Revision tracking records
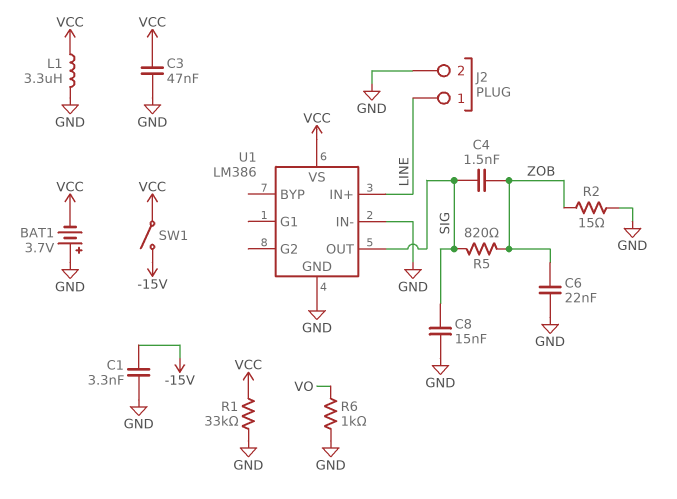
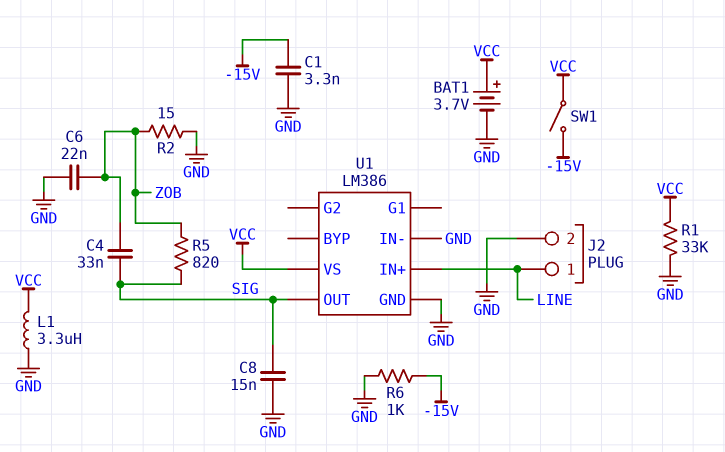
BAT1: 3.7V (plus GND, minus VCC) -> 3.7V (plus VCC, minus GND)
C3: 47nF (GND, VCC) -> none
C4: 1.5nF (SIG, ZOB) -> 33nF (SIG, ZOB)
R6: 1k (GND, VO) -> 1k (-15V, GND)

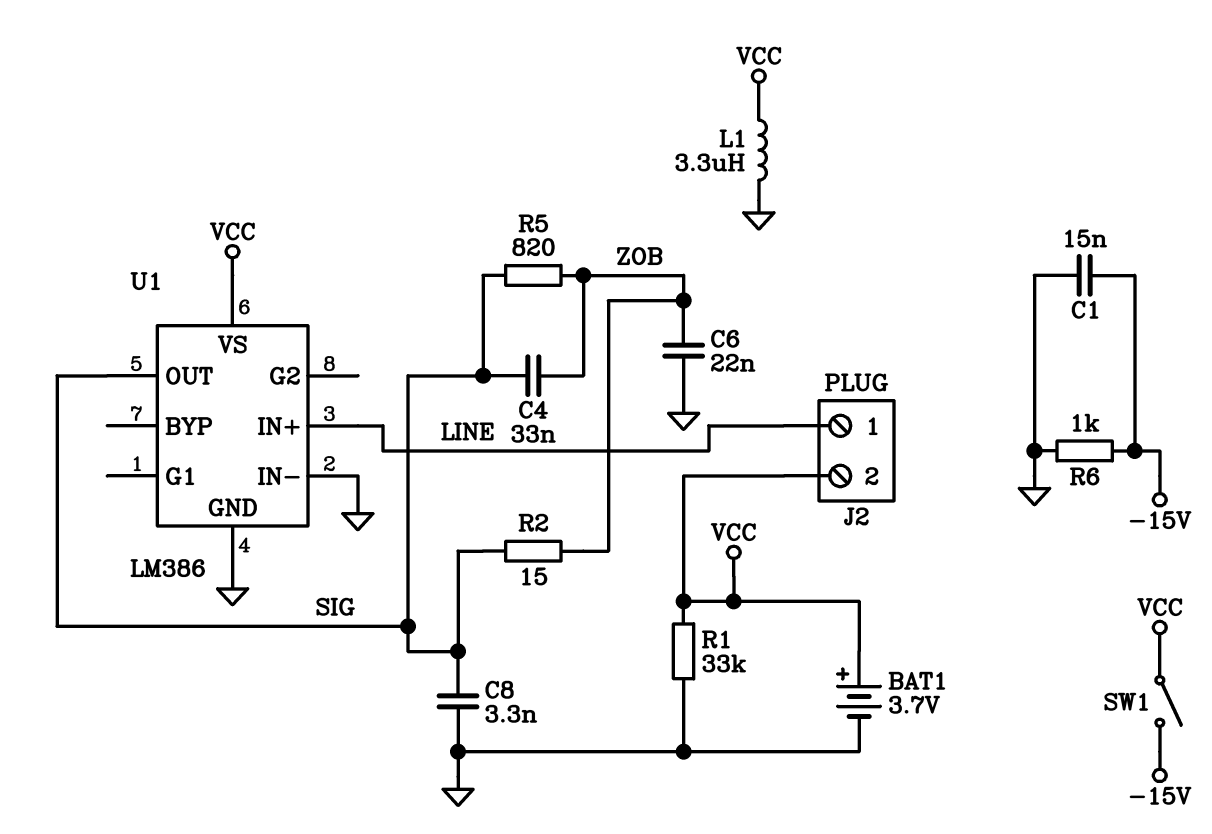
C1: 3.3nF (-15V, GND) -> 15nF (-15V, GND)
C8: 15nF (GND, SIG) -> 3.3nF (GND, SIG)
J2 pin 2: GND -> VCC
R2: 15 (GND, ZOB) -> 15 (SIG, ZOB)

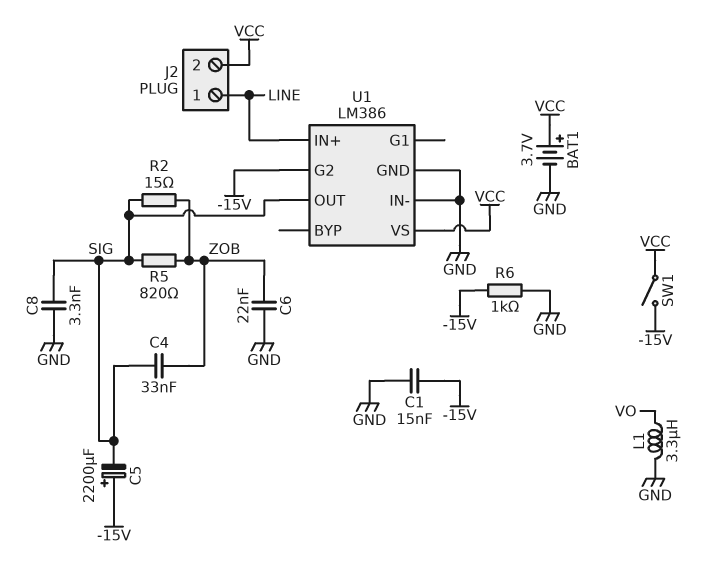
C5: none -> 2200uF (plus -15V, minus SIG)
L1: 3.3uH (GND, VCC) -> 3.3uH (GND, VO)
R1: 33k (GND, VCC) -> none
U1 pin G2: none -> -15V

WORK REQUEST
Write the records out again exactly as shown above, keeping no pictures.

OUTPUT FOR THIS TASK
BAT1: 3.7V (plus GND, minus VCC) -> 3.7V (plus VCC, minus GND)
C3: 47nF (GND, VCC) -> none
C4: 1.5nF (SIG, ZOB) -> 33nF (SIG, ZOB)
R6: 1k (GND, VO) -> 1k (-15V, GND)

C1: 3.3nF (-15V, GND) -> 15nF (-15V, GND)
C8: 15nF (GND, SIG) -> 3.3nF (GND, SIG)
J2 pin 2: GND -> VCC
R2: 15 (GND, ZOB) -> 15 (SIG, ZOB)

C5: none -> 2200uF (plus -15V, minus SIG)
L1: 3.3uH (GND, VCC) -> 3.3uH (GND, VO)
R1: 33k (GND, VCC) -> none
U1 pin G2: none -> -15V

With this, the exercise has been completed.